(Work request):
Please repeat each of the records that follow, exactly as written.

-=-=-=-=-

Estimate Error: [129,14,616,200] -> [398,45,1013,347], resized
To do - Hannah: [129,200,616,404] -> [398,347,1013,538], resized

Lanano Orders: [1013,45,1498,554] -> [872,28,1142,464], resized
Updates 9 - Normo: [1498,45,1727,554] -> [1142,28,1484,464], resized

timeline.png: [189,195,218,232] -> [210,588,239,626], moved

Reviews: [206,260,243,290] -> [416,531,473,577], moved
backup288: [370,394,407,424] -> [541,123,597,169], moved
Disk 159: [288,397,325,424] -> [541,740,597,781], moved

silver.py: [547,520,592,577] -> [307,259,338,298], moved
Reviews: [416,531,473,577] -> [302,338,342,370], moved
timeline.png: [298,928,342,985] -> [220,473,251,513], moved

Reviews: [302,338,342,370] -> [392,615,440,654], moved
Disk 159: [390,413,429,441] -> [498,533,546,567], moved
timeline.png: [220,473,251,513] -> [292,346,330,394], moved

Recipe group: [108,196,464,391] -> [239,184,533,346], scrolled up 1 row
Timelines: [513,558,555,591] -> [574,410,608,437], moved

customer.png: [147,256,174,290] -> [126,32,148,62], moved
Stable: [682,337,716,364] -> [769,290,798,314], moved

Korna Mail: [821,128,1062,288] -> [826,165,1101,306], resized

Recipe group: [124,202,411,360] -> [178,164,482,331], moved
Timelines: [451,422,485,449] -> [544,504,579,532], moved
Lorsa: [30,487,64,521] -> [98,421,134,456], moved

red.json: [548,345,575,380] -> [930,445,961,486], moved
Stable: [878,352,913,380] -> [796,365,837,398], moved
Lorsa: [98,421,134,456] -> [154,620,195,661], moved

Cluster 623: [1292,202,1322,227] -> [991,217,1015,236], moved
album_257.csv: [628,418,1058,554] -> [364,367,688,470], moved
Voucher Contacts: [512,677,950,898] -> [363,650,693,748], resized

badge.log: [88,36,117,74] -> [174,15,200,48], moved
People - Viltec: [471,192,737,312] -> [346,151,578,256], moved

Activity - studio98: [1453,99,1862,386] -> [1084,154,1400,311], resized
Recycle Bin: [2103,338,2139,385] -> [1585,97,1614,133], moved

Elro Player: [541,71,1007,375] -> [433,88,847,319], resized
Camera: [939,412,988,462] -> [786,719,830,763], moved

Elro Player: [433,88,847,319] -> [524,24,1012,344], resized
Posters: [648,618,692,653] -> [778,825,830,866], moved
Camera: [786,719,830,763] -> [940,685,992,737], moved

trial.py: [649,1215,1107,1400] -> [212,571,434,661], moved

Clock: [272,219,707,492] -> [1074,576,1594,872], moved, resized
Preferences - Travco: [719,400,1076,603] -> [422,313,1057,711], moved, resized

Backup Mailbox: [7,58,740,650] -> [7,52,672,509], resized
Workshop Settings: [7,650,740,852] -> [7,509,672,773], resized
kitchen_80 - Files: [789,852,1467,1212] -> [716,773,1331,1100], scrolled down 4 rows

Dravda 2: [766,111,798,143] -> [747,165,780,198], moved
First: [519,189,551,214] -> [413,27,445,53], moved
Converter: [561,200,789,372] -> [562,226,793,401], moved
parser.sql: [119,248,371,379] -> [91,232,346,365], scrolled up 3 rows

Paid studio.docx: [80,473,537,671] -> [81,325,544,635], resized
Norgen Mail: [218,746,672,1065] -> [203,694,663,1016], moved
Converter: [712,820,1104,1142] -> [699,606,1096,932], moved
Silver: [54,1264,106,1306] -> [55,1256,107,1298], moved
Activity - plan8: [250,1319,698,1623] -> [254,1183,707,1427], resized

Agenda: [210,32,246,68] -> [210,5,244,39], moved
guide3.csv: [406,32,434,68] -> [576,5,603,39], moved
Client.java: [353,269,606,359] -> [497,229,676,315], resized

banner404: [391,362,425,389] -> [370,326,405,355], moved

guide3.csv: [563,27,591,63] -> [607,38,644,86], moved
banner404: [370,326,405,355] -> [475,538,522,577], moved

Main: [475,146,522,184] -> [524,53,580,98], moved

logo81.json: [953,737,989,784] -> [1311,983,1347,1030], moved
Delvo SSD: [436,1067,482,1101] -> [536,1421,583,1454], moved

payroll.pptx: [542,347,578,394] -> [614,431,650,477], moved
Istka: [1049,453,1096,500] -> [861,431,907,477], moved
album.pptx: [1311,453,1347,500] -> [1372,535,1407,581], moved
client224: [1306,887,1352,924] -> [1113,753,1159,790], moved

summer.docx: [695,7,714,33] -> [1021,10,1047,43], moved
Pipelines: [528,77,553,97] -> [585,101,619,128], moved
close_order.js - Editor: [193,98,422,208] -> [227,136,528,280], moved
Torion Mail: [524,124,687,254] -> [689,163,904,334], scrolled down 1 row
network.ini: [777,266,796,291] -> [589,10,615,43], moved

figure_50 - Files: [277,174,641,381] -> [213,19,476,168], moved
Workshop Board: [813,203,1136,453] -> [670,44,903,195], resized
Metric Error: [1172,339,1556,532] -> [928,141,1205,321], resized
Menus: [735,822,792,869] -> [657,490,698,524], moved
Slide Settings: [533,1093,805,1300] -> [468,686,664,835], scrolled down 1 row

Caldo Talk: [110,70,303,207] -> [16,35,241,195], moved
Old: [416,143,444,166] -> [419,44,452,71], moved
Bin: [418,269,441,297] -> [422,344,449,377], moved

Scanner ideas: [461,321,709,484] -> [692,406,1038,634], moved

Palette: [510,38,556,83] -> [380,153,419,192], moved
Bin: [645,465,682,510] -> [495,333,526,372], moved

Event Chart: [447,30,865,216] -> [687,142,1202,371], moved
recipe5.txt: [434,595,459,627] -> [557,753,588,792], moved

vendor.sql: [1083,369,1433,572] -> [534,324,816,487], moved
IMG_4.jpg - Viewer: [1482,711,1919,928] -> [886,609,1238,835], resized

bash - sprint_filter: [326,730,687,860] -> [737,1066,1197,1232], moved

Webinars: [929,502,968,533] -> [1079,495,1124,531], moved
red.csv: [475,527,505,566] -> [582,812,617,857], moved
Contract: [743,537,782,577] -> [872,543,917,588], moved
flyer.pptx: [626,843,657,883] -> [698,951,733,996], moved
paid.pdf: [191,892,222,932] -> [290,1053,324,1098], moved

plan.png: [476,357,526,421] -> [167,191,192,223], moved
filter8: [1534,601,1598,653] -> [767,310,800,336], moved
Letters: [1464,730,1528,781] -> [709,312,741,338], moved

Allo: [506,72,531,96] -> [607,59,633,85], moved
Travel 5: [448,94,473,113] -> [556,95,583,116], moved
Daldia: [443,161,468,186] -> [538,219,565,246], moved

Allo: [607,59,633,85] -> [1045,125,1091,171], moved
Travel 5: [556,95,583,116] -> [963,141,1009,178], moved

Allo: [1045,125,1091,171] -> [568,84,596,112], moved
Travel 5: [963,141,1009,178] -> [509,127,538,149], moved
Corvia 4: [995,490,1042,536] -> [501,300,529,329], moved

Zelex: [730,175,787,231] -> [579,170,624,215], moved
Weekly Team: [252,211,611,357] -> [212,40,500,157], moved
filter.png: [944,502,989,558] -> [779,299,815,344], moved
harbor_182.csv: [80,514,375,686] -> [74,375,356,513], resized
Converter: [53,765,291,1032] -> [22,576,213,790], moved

-=-=-=-=-

(Answer):
Estimate Error: [129,14,616,200] -> [398,45,1013,347], resized
To do - Hannah: [129,200,616,404] -> [398,347,1013,538], resized

Lanano Orders: [1013,45,1498,554] -> [872,28,1142,464], resized
Updates 9 - Normo: [1498,45,1727,554] -> [1142,28,1484,464], resized

timeline.png: [189,195,218,232] -> [210,588,239,626], moved

Reviews: [206,260,243,290] -> [416,531,473,577], moved
backup288: [370,394,407,424] -> [541,123,597,169], moved
Disk 159: [288,397,325,424] -> [541,740,597,781], moved

silver.py: [547,520,592,577] -> [307,259,338,298], moved
Reviews: [416,531,473,577] -> [302,338,342,370], moved
timeline.png: [298,928,342,985] -> [220,473,251,513], moved

Reviews: [302,338,342,370] -> [392,615,440,654], moved
Disk 159: [390,413,429,441] -> [498,533,546,567], moved
timeline.png: [220,473,251,513] -> [292,346,330,394], moved

Recipe group: [108,196,464,391] -> [239,184,533,346], scrolled up 1 row
Timelines: [513,558,555,591] -> [574,410,608,437], moved

customer.png: [147,256,174,290] -> [126,32,148,62], moved
Stable: [682,337,716,364] -> [769,290,798,314], moved

Korna Mail: [821,128,1062,288] -> [826,165,1101,306], resized

Recipe group: [124,202,411,360] -> [178,164,482,331], moved
Timelines: [451,422,485,449] -> [544,504,579,532], moved
Lorsa: [30,487,64,521] -> [98,421,134,456], moved

red.json: [548,345,575,380] -> [930,445,961,486], moved
Stable: [878,352,913,380] -> [796,365,837,398], moved
Lorsa: [98,421,134,456] -> [154,620,195,661], moved

Cluster 623: [1292,202,1322,227] -> [991,217,1015,236], moved
album_257.csv: [628,418,1058,554] -> [364,367,688,470], moved
Voucher Contacts: [512,677,950,898] -> [363,650,693,748], resized

badge.log: [88,36,117,74] -> [174,15,200,48], moved
People - Viltec: [471,192,737,312] -> [346,151,578,256], moved

Activity - studio98: [1453,99,1862,386] -> [1084,154,1400,311], resized
Recycle Bin: [2103,338,2139,385] -> [1585,97,1614,133], moved

Elro Player: [541,71,1007,375] -> [433,88,847,319], resized
Camera: [939,412,988,462] -> [786,719,830,763], moved

Elro Player: [433,88,847,319] -> [524,24,1012,344], resized
Posters: [648,618,692,653] -> [778,825,830,866], moved
Camera: [786,719,830,763] -> [940,685,992,737], moved

trial.py: [649,1215,1107,1400] -> [212,571,434,661], moved

Clock: [272,219,707,492] -> [1074,576,1594,872], moved, resized
Preferences - Travco: [719,400,1076,603] -> [422,313,1057,711], moved, resized

Backup Mailbox: [7,58,740,650] -> [7,52,672,509], resized
Workshop Settings: [7,650,740,852] -> [7,509,672,773], resized
kitchen_80 - Files: [789,852,1467,1212] -> [716,773,1331,1100], scrolled down 4 rows

Dravda 2: [766,111,798,143] -> [747,165,780,198], moved
First: [519,189,551,214] -> [413,27,445,53], moved
Converter: [561,200,789,372] -> [562,226,793,401], moved
parser.sql: [119,248,371,379] -> [91,232,346,365], scrolled up 3 rows

Paid studio.docx: [80,473,537,671] -> [81,325,544,635], resized
Norgen Mail: [218,746,672,1065] -> [203,694,663,1016], moved
Converter: [712,820,1104,1142] -> [699,606,1096,932], moved
Silver: [54,1264,106,1306] -> [55,1256,107,1298], moved
Activity - plan8: [250,1319,698,1623] -> [254,1183,707,1427], resized

Agenda: [210,32,246,68] -> [210,5,244,39], moved
guide3.csv: [406,32,434,68] -> [576,5,603,39], moved
Client.java: [353,269,606,359] -> [497,229,676,315], resized

banner404: [391,362,425,389] -> [370,326,405,355], moved

guide3.csv: [563,27,591,63] -> [607,38,644,86], moved
banner404: [370,326,405,355] -> [475,538,522,577], moved

Main: [475,146,522,184] -> [524,53,580,98], moved

logo81.json: [953,737,989,784] -> [1311,983,1347,1030], moved
Delvo SSD: [436,1067,482,1101] -> [536,1421,583,1454], moved

payroll.pptx: [542,347,578,394] -> [614,431,650,477], moved
Istka: [1049,453,1096,500] -> [861,431,907,477], moved
album.pptx: [1311,453,1347,500] -> [1372,535,1407,581], moved
client224: [1306,887,1352,924] -> [1113,753,1159,790], moved

summer.docx: [695,7,714,33] -> [1021,10,1047,43], moved
Pipelines: [528,77,553,97] -> [585,101,619,128], moved
close_order.js - Editor: [193,98,422,208] -> [227,136,528,280], moved
Torion Mail: [524,124,687,254] -> [689,163,904,334], scrolled down 1 row
network.ini: [777,266,796,291] -> [589,10,615,43], moved

figure_50 - Files: [277,174,641,381] -> [213,19,476,168], moved
Workshop Board: [813,203,1136,453] -> [670,44,903,195], resized
Metric Error: [1172,339,1556,532] -> [928,141,1205,321], resized
Menus: [735,822,792,869] -> [657,490,698,524], moved
Slide Settings: [533,1093,805,1300] -> [468,686,664,835], scrolled down 1 row

Caldo Talk: [110,70,303,207] -> [16,35,241,195], moved
Old: [416,143,444,166] -> [419,44,452,71], moved
Bin: [418,269,441,297] -> [422,344,449,377], moved

Scanner ideas: [461,321,709,484] -> [692,406,1038,634], moved

Palette: [510,38,556,83] -> [380,153,419,192], moved
Bin: [645,465,682,510] -> [495,333,526,372], moved

Event Chart: [447,30,865,216] -> [687,142,1202,371], moved
recipe5.txt: [434,595,459,627] -> [557,753,588,792], moved

vendor.sql: [1083,369,1433,572] -> [534,324,816,487], moved
IMG_4.jpg - Viewer: [1482,711,1919,928] -> [886,609,1238,835], resized

bash - sprint_filter: [326,730,687,860] -> [737,1066,1197,1232], moved

Webinars: [929,502,968,533] -> [1079,495,1124,531], moved
red.csv: [475,527,505,566] -> [582,812,617,857], moved
Contract: [743,537,782,577] -> [872,543,917,588], moved
flyer.pptx: [626,843,657,883] -> [698,951,733,996], moved
paid.pdf: [191,892,222,932] -> [290,1053,324,1098], moved

plan.png: [476,357,526,421] -> [167,191,192,223], moved
filter8: [1534,601,1598,653] -> [767,310,800,336], moved
Letters: [1464,730,1528,781] -> [709,312,741,338], moved

Allo: [506,72,531,96] -> [607,59,633,85], moved
Travel 5: [448,94,473,113] -> [556,95,583,116], moved
Daldia: [443,161,468,186] -> [538,219,565,246], moved

Allo: [607,59,633,85] -> [1045,125,1091,171], moved
Travel 5: [556,95,583,116] -> [963,141,1009,178], moved

Allo: [1045,125,1091,171] -> [568,84,596,112], moved
Travel 5: [963,141,1009,178] -> [509,127,538,149], moved
Corvia 4: [995,490,1042,536] -> [501,300,529,329], moved

Zelex: [730,175,787,231] -> [579,170,624,215], moved
Weekly Team: [252,211,611,357] -> [212,40,500,157], moved
filter.png: [944,502,989,558] -> [779,299,815,344], moved
harbor_182.csv: [80,514,375,686] -> [74,375,356,513], resized
Converter: [53,765,291,1032] -> [22,576,213,790], moved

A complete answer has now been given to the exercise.